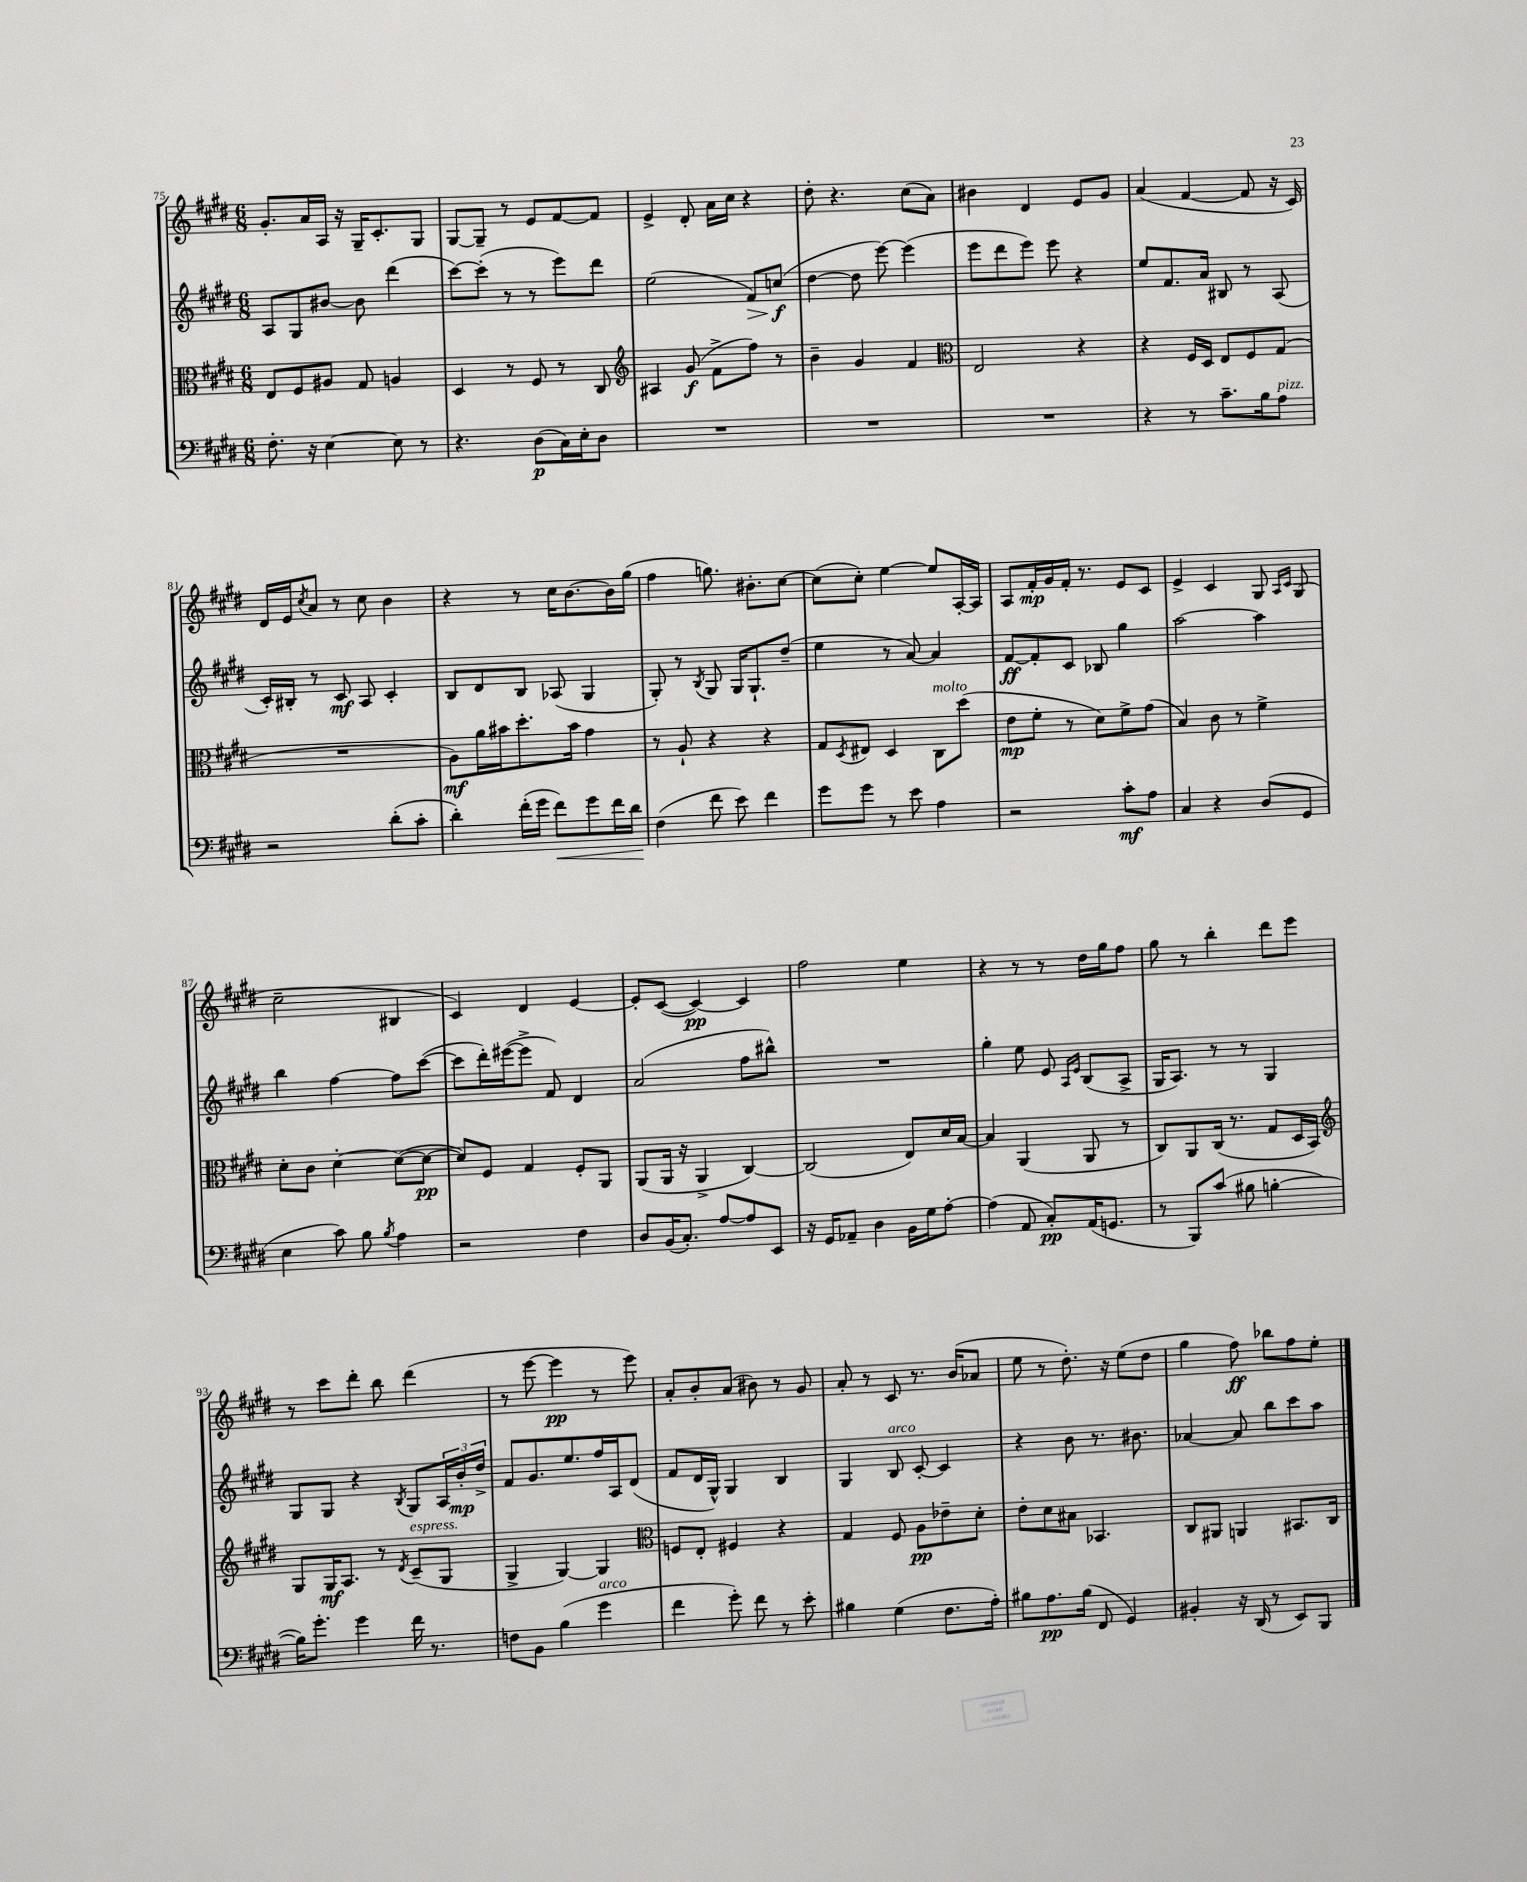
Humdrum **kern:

**kern	**dynam	**kern	**dynam	**kern	**dynam	**kern	**dynam
*part4	*part4	*part3	*part3	*part2	*part2	*part1	*part1
*staff4	*staff4	*staff3	*staff3	*staff2	*staff2	*staff1	*staff1
*clefF4	*	*clefC3	*	*clefG2	*	*clefG2	*
*k[f#c#g#d#]	*	*k[f#c#g#d#]	*	*k[f#c#g#d#]	*	*k[f#c#g#d#]	*
*M6/8	*	*M6/8	*	*M6/8	*	*M6/8	*
=75	=75	=75	=75	=75	=75	=75	=75
8.F#'\	.	8E/L	.	8A/L	.	8.g#'/L	.
.	.	8F#/	.	8G#/	.	.	.
16r	.	.	.	.	.	16a/L	.
[4E\	.	8A#X/J	.	[8b#X/J	.	16A/JJ	.
.	.	.	.	.	.	16r	.
.	.	8G#/	.	8b#\]	.	16G#~/KL	.
.	.	.	.	.	.	8.c#'/	.
8E\]	.	4An/	.	(4ddd#\	.	.	.
8r	.	.	.	.	.	8G#/J	.
=76	=76	=76	=76	=76	=76	=76	=76
4.r	.	4D#/	.	[8ccc#\L)	.	[8G#/L	.
.	.	.	.	(8ccc#'\J]	.	8G#~/J]	.
.	.	8r	.	8r	.	8r	.
(8D#\L	p	8F#/	.	8r	.	8e/L	.
16C#\L)	.	8r	.	8eee\L)	.	[8f#/	.
16E'\J	.	.	.	.	.	.	.
8D#\J	.	8C#/	.	8ddd#\J	.	8f#/J]	.
=77	=77	=77	=77	=77	=77	=77	=77
*	*	*clefG2	*	*	*	*	*
2.r	.	4A#X/	.	(2ee\	.	4e^/	.
.	.	(8g#/	f	.	.	8d#'/	.
.	.	8f#^\L	.	.	.	16a\LL	.
.	.	.	.	.	.	16cc#\JJ	.
!	!	!	!	!	!LO:HP:b	!	!
.	.	8ff#\J)	.	8f#/L)	>	4r	.
.	.	8r	.	(8ccn/J	f	.	.
.	.	.	.	.	]	.	.
=78	=78	=78	=78	=78	=78	=78	=78
2.r	.	4b~\	.	[4dd#\	.	8dd#'\	.
.	.	.	.	.	.	4.r	.
.	.	4g#/	.	8dd#\]	.	.	.
.	.	.	.	[8eee\)	.	.	.
.	.	4f#/	.	(4eee\]	.	(8cc#\L	.
.	.	.	.	.	.	8a\J)	.
=79	=79	=79	=79	=79	=79	=79	=79
*	*	*clefC3	*	*	*	*	*
2.r	.	2E/	.	8eee\L	.	4b#X\	.
.	.	.	.	8ddd#\	.	.	.
.	.	.	.	8eee\J)	.	4d#/	.
.	.	.	.	8eee\	.	.	.
.	.	4r	.	4r	.	8e/L	.
.	.	.	.	.	.	8g#/J	.
=80	=80	=80	=80	=80	=80	=80	=80
4r	.	4r	.	8ee/L	.	(4a/	.
.	.	.	.	8.f#/	.	.	.
8r	.	16F#/LL	.	.	.	[4f#/	.
.	.	16D#/JJ	.	16a/Jk	.	.	.
8.c#~\L	.	8E/L	.	8B#X/	.	.	.
.	.	8F#/	.	8r	.	8f#/]	.
16B\k	.	.	.	.	.	.	.
!LO:TX:a:i:t=pizz.	!	!	!	!	!	!	!
8A\J	.	(8G#/J	.	(8A/	.	16r	.
.	.	.	.	.	.	16c#/)	.
!!LO:LB:g=z
=81	=81	=81	=81	=81	=81	=81	=81
2r	.	2.r	.	16c#'/LL)	.	16d#/LL	.
.	.	.	.	16B#X'/JJ	.	16e/J	.
.	.	.	.	.	.	8qcc#/	.
.	.	.	.	8r	.	8a/J	.
.	.	.	.	8c#/	mf	8r	.
.	.	.	.	8A/	.	8cc#\	.
(8d#'\L	.	.	.	4c#'/	.	4b\	.
8c#'\J	.	.	.	.	.	.	.
=82	=82	=82	=82	=82	=82	=82	=82
4d#'\)	.	8A\L)	mf	8B/L	.	4r	.
.	.	16a\L	.	8d#/	.	.	.
.	.	16b#X\J	.	.	.	.	.
(16f#'\LL	.	8.dd#'\	.	8B/J	.	8r	.
16g#\JJ	.	.	.	.	.	.	.
!	!LO:HP:b	!	!	!	!	!	!
8f#\L)	<	.	.	(8A-X/	.	16cc#\KL	.
.	.	16b#\Jk	.	.	.	[8.b\	.
8g#\	.	4g#\	.	4G#/	.	.	.
16f#\L	.	.	.	.	.	16b\L]	.
16d#\JJ	.	.	.	.	.	(16gg#\JJ	.
=83	=83	=83	=83	=83	=83	=83	=83
(4F#\	.	8r	.	8G#'/)	.	4ff#\	.
.	.	8A`/	.	8r	.	.	.
.	.	.	.	8qB/	.	.	.
8f#\	[	4r	.	8G#/	.	8.ggn\)	.
8e\)	.	.	.	16G#/KL	.	.	.
.	.	.	.	8.G#`/	.	8.b#X'\L	.
4f#\	.	4r	.	.	.	.	.
.	.	.	.	(8dd#~/J	.	[8cc#\J	.
=84	=84	=84	=84	=84	=84	=84	=84
8g#\L	.	8G#/L	.	4ee\	.	(8cc#\L]	.
.	.	8qD#/	.	.	.	.	.
8g#\J	.	8E#X/J	.	.	.	8cc#'\J)	.
8r	.	4D#/	.	8r	.	[4ee\	.
8e\	.	.	.	[8a/)	.	.	.
!	!	!LO:TX:a:i:t=molto	!	!	!	!	!
4A\	.	8C#\L	.	4a/]	.	8ee/L]	.
.	.	(8dd#\J	.	.	.	[16A'/L	.
.	.	.	.	.	.	16A/JJ]	.
=85	=85	=85	=85	=85	=85	=85	=85
2r	.	8e\L	mp	[8f#/L	ff	8A/L	.
.	.	8f#'\J	.	8f#'/]	.	16f#'/L	mp
.	.	.	.	.	.	16g#/	.
.	.	8r	.	8c#/J	.	16f#'/JJ	.
.	.	.	.	.	.	8.r	.
.	.	8d#\L)	.	8B-X/	.	.	.
8c#'\L	mf	8f#^\	.	4gg#\	.	8e/L	.
8A\J	.	(8g#\J	.	.	.	8c#/J	.
=86	=86	=86	=86	=86	=86	=86	=86
4C#/	.	4B/)	.	[2aa\	.	4e^/	.
4r	.	8c#\	.	.	.	4c#/	.
.	.	8r	.	.	.	.	.
(8D#/L	.	4f#^\	.	4aa\]	.	8G#/	.
.	.	.	.	.	.	16qqA/LL	.
.	.	.	.	.	.	16qqc#/JJ	.
8GG#/J	.	.	.	.	.	(8G#/	.
!!LO:LB:g=z
=87	=87	=87	=87	=87	=87	=87	=87
4E\	.	8d#'\L	.	4bb\	.	2cc#~\	.
.	.	8c#\J	.	.	.	.	.
8c#\)	.	[4d#'\	.	[4ff#\	.	.	.
8B\	.	.	.	.	.	.	.
8qB/	.	.	.	.	.	.	.
4A\	.	(8d#\L_	.	8ff#\L]	.	4B#X/	.
.	.	8d#\J_	pp	([8ccc#\J	.	.	.
=88	=88	=88	=88	=88	=88	=88	=88
2r	.	8d#/L])	.	8ccc#\L]	.	4c#/)	.
.	.	8F#/J	.	16ddd#'\L)	.	.	.
.	.	.	.	([16eee#X\J	.	.	.
.	.	4G#/	.	8eee#^\J]	.	4d#/	.
.	.	.	.	8f#/)	.	.	.
4F#\	.	8F#'/L	.	4d#/	.	[4e/	.
.	.	8AA/J	.	.	.	.	.
=89	=89	=89	=89	=89	=89	=89	=89
8D#/L	.	(8AA/L	.	(2a/	.	8e'/L]	.
(16BB/K	.	16AA/Jk	.	.	.	([8c#/J	.
8.C#'/J)	.	16r	.	.	.	.	.
.	.	4AA^/	.	.	.	4c#/_)	pp
[8A/L	.	.	.	.	.	.	.
8A/]	.	[4C#/)	.	8ff#\L	.	4c#/]	.
8EE/J	.	.	.	8bb#X^^\J)	.	.	.
=90	=90	=90	=90	=90	=90	=90	=90
16r	.	(2C#/]	.	2.r	.	2ff#\	.
16GG#/KL	.	.	.	.	.	.	.
8AA-X~/J	.	.	.	.	.	.	.
4D#\	.	.	.	.	.	.	.
16BB\LL	.	8E/L)	.	.	.	4ee\	.
16G#\J	.	.	.	.	.	.	.
[8A'\J	.	16d#/L	.	.	.	.	.
.	.	[16B/JJ	.	.	.	.	.
=91	=91	=91	=91	=91	=91	=91	=91
(4A\]	.	4B/]	.	4gg#'\	.	4r	.
8AA/	.	(4AA/	.	8ee\	.	8r	.
8C#'/L)	pp	.	.	8e/	.	8r	.
.	.	.	.	16qqA/LL	.	.	.
.	.	.	.	16qqe/JJ	.	.	.
(16AA/K	.	8AA/	.	(8B/L	.	16dd#\LL	.
8.GGn/J	.	.	.	.	.	16gg#\J	.
.	.	8r	.	8A^/J	.	8ff#\J	.
=92	=92	=92	=92	=92	=92	=92	=92
8r	.	8C#/L)	.	16G#/KL	.	8gg#\	.
.	.	.	.	8.A/J)	.	.	.
8BBB/L)	.	8AA/	.	.	.	8r	.
(8c#/J	.	(16C#/Jk	.	8r	.	4bb'\	.
.	.	8.r	.	.	.	.	.
8B#X\	.	.	.	8r	.	.	.
[4Bn'\	.	8G#/L	.	4G#/	.	8ddd#\L	.
.	.	16D#/L	.	.	.	8eee\J	.
.	.	16BB/JJ)	.	.	.	.	.
!!LO:LB:g=z
=93	=93	=93	=93	=93	=93	=93	=93
*	*	*clefG2	*	*	*	*	*
16B\KL])	.	8G#/L	.	8G#/L	.	8r	.
8.g#'\J	.	.	.	.	.	.	.
.	.	16G#/K	mf	8G#/J	.	8ccc#\L	.
.	.	8.A/J	.	.	.	.	.
4g#\	.	.	.	4r	.	8ddd#'\J	.
.	.	8r	.	.	.	8bb\	.
.	.	8qd#/	.	8qB/	.	.	.
!	!	!LO:TX:a:i:t=espress.	!	!	!	!	!
16f#\	.	(8c#~/L	.	8G#/L	.	(4ddd#\	.
8.r	.	.	.	.	.	.	.
.	.	8G#/J	.	24A/L	.	.	.
.	.	.	.	24b'/	mp	.	.
.	.	.	.	24dd#^/JJ	.	.	.
=94	=94	=94	=94	=94	=94	=94	=94
8Fn\L	.	4G#^/	.	8f#/L	.	8r	.
8BB\J	.	.	.	8.g#/	.	[8eee\	.
(4B\	.	[4G#/)	.	.	.	4eee\]	pp
.	.	.	.	8.ee/	.	.	.
!LO:TX:a:i:t=arco	!	!	!	!	!	!	!
4g#\	.	4G#/]	.	16ff#/L	.	8r	.
.	.	.	.	16A/J	.	.	.
.	.	.	.	(8d#/J	.	8eee\)	.
=95	=95	=95	=95	=95	=95	=95	=95
*	*	*clefC3	*	*	*	*	*
4f#\	.	8Fn/L	.	8f#/L	.	8a'/L	.
.	.	8E'/J	.	16d#/L	.	8b'/	.
.	.	.	.	16G#^^/JJ)	.	.	.
8g#'\)	.	4F#X/	.	4G#/	.	(8a/J	.
8f#\	.	.	.	.	.	8b#X\)	.
8r	.	4r	.	4B/	.	8r	.
8e'\	.	.	.	.	.	8g#/	.
=96	=96	=96	=96	=96	=96	=96	=96
4B#X\	.	4G#/	.	4G#/	.	8a'/	.
.	.	.	.	.	.	8r	.
!	!	!	!	!LO:TX:a:i:t=arco	!	!	!
(4G#\	.	8F#/	.	8B/	.	8c#/	.
.	.	8A\L	pp	[8c#'/	.	8.r	.
8.F#\L	.	8e-X~\	.	4c#/]	.	.	.
.	.	.	.	.	.	(16b/KL	.
.	.	8d#'\J	.	.	.	8a-X/J	.
16A'\Jk)	.	.	.	.	.	.	.
=97	=97	=97	=97	=97	=97	=97	=97
8B#X\L	.	8e'\L	.	4r	.	8ee\	.
8.A\	pp	8d#\	.	.	.	8r	.
.	.	8B#X\J	.	8b\	.	8.dd#'\)	.
(16B#\Jk	.	.	.	.	.	.	.
8FF#/	.	4.BB-X/	.	8.r	.	.	.
.	.	.	.	.	.	16r	.
4GG#/)	.	.	.	.	.	(8ee\L	.
.	.	.	.	8.b#X\	.	.	.
.	.	.	.	.	.	8dd#\J	.
=98	=98	=98	=98	=98	=98	=98	=98
4BB#X'/	.	8C#/L	.	[4a-X/	.	4gg#\	.
.	.	8AA#X/J	.	.	.	.	.
16r	.	4AAn/	.	8a-/]	.	8ff#\)	ff
(16DD#/	.	.	.	.	.	.	.
8r	.	.	.	8bb\L	.	8bb-X\L	.
8EE/L)	.	8.BB#X/L	.	8ccc#\	.	8ff#\	.
8BBB/J	.	.	.	8aa\J	.	8ee'\J	.
.	.	16C#/Jk	.	.	.	.	.
==	==	==	==	==	==	==	==
*-	*-	*-	*-	*-	*-	*-	*-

--

◆ What the task asks:
Please return each line from the entries above that contains the string "kern", copying every such line in full.

◆ Exercise response:
Humdrum **kern:
**kern	**dynam	**kern	**dynam	**kern	**dynam	**kern	**dynam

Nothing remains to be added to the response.